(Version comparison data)

---+---

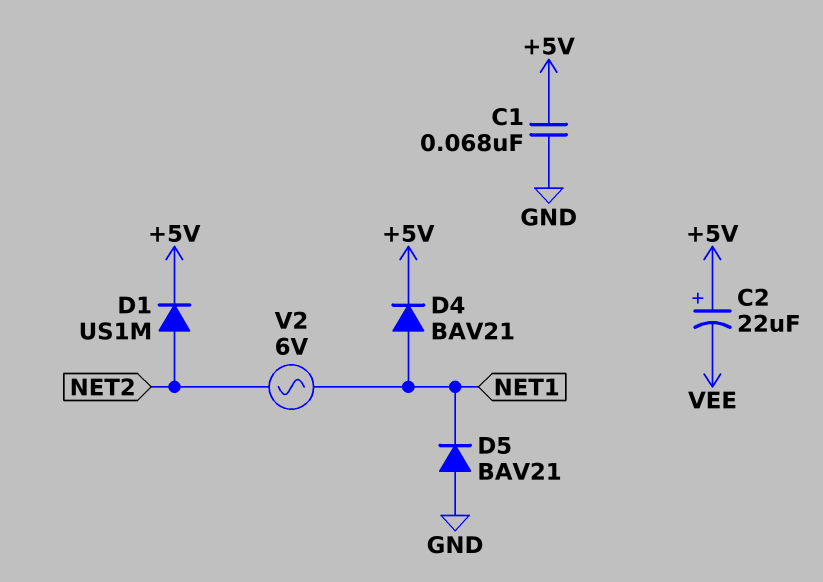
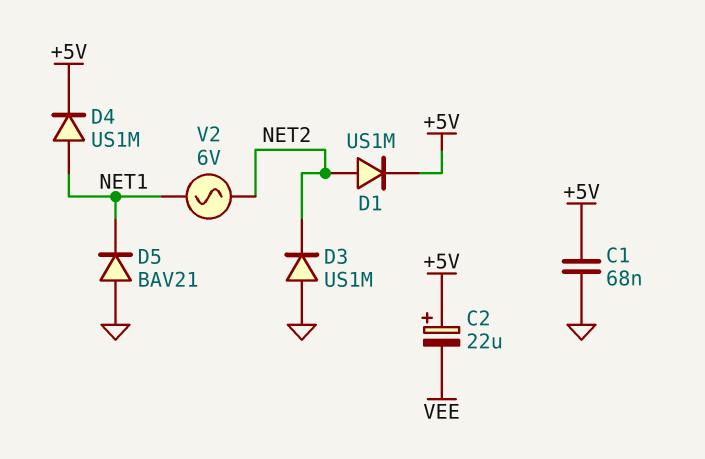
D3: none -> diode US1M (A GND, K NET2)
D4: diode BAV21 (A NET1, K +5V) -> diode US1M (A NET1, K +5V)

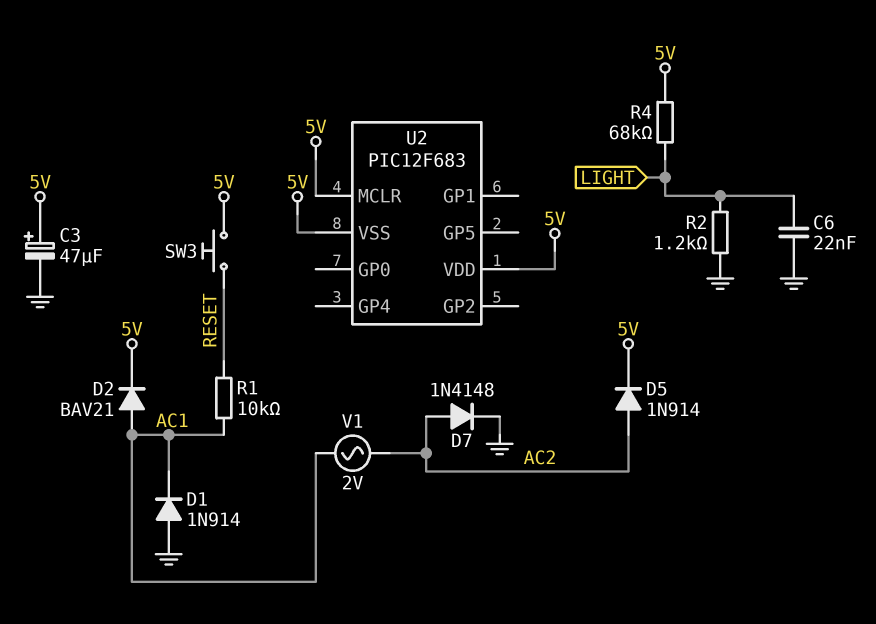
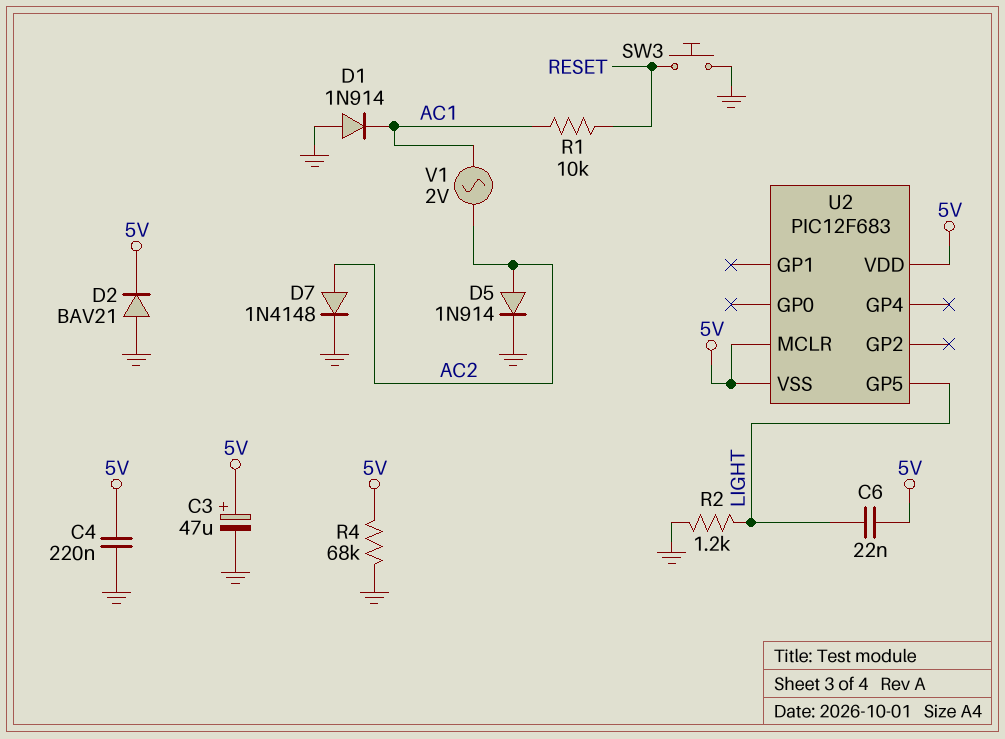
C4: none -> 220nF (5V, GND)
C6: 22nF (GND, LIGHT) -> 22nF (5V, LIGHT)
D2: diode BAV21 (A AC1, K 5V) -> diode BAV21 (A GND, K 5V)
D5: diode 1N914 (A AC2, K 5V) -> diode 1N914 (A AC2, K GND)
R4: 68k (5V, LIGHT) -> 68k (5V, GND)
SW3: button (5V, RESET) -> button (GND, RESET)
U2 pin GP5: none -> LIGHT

---+---

## Aim of the task
Reproduce the lines from the one with "SW3: button (5V, RESET)" to the end of the data exactly, leaving out every earlier line.

## Solution to the exercise
SW3: button (5V, RESET) -> button (GND, RESET)
U2 pin GP5: none -> LIGHT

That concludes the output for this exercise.